■ **TASK TO COMPLETE**
Word for word, restate the records that come after this.

[Data items]
_ _ _ _ _
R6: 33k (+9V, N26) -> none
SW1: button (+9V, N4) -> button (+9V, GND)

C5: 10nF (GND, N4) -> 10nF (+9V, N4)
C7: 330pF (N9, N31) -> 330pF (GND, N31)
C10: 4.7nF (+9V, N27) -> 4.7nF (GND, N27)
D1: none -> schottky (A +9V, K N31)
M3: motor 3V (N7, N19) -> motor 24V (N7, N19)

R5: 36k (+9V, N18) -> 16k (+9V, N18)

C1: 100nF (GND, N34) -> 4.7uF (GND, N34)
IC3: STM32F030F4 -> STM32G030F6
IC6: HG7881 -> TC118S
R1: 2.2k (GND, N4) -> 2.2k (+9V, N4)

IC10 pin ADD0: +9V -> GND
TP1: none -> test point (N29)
_ _ _ _ _
■ **ANSWER TO THIS TASK**
R6: 33k (+9V, N26) -> none
SW1: button (+9V, N4) -> button (+9V, GND)

C5: 10nF (GND, N4) -> 10nF (+9V, N4)
C7: 330pF (N9, N31) -> 330pF (GND, N31)
C10: 4.7nF (+9V, N27) -> 4.7nF (GND, N27)
D1: none -> schottky (A +9V, K N31)
M3: motor 3V (N7, N19) -> motor 24V (N7, N19)

R5: 36k (+9V, N18) -> 16k (+9V, N18)

C1: 100nF (GND, N34) -> 4.7uF (GND, N34)
IC3: STM32F030F4 -> STM32G030F6
IC6: HG7881 -> TC118S
R1: 2.2k (GND, N4) -> 2.2k (+9V, N4)

IC10 pin ADD0: +9V -> GND
TP1: none -> test point (N29)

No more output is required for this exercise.